Output verbatim the line with "camera: 25 degrees left, 15 degrees up" together with every line beneath it, ending at the last line of the entries.

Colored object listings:
BEGIN
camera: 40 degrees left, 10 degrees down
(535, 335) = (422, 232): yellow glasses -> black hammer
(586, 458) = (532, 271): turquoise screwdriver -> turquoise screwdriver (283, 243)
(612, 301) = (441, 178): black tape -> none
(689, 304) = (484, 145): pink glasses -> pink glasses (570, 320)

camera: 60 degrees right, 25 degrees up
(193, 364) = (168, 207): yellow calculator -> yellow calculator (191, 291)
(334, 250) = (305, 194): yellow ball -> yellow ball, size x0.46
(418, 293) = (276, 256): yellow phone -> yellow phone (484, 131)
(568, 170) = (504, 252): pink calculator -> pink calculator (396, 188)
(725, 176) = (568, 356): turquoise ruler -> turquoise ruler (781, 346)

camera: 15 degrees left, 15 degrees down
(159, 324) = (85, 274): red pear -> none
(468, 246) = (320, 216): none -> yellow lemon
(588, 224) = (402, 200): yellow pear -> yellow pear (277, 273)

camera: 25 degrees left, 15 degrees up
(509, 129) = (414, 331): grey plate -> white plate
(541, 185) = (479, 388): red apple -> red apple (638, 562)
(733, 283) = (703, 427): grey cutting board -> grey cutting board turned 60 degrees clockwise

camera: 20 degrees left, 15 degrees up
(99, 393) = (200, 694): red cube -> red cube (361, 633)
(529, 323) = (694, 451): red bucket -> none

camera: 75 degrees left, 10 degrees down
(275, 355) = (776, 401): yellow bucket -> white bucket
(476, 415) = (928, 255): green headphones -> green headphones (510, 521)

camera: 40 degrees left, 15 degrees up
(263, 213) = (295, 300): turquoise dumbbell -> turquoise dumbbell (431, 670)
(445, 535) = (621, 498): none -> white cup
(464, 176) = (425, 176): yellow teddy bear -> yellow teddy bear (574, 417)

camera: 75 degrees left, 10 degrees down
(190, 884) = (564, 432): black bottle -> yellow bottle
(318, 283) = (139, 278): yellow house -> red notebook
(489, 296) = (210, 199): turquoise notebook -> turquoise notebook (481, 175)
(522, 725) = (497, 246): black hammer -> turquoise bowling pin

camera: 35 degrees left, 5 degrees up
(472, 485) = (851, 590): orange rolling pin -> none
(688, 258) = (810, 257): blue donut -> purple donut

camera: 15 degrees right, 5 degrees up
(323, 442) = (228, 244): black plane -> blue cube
END
### [EXPECTED OUTPUT]
camera: 25 degrees left, 15 degrees up
(509, 129) = (414, 331): grey plate -> white plate
(541, 185) = (479, 388): red apple -> red apple (638, 562)
(733, 283) = (703, 427): grey cutting board -> grey cutting board turned 60 degrees clockwise

camera: 20 degrees left, 15 degrees up
(99, 393) = (200, 694): red cube -> red cube (361, 633)
(529, 323) = (694, 451): red bucket -> none

camera: 75 degrees left, 10 degrees down
(275, 355) = (776, 401): yellow bucket -> white bucket
(476, 415) = (928, 255): green headphones -> green headphones (510, 521)

camera: 40 degrees left, 15 degrees up
(263, 213) = (295, 300): turquoise dumbbell -> turquoise dumbbell (431, 670)
(445, 535) = (621, 498): none -> white cup
(464, 176) = (425, 176): yellow teddy bear -> yellow teddy bear (574, 417)

camera: 75 degrees left, 10 degrees down
(190, 884) = (564, 432): black bottle -> yellow bottle
(318, 283) = (139, 278): yellow house -> red notebook
(489, 296) = (210, 199): turquoise notebook -> turquoise notebook (481, 175)
(522, 725) = (497, 246): black hammer -> turquoise bowling pin

camera: 35 degrees left, 5 degrees up
(472, 485) = (851, 590): orange rolling pin -> none
(688, 258) = (810, 257): blue donut -> purple donut

camera: 15 degrees right, 5 degrees up
(323, 442) = (228, 244): black plane -> blue cube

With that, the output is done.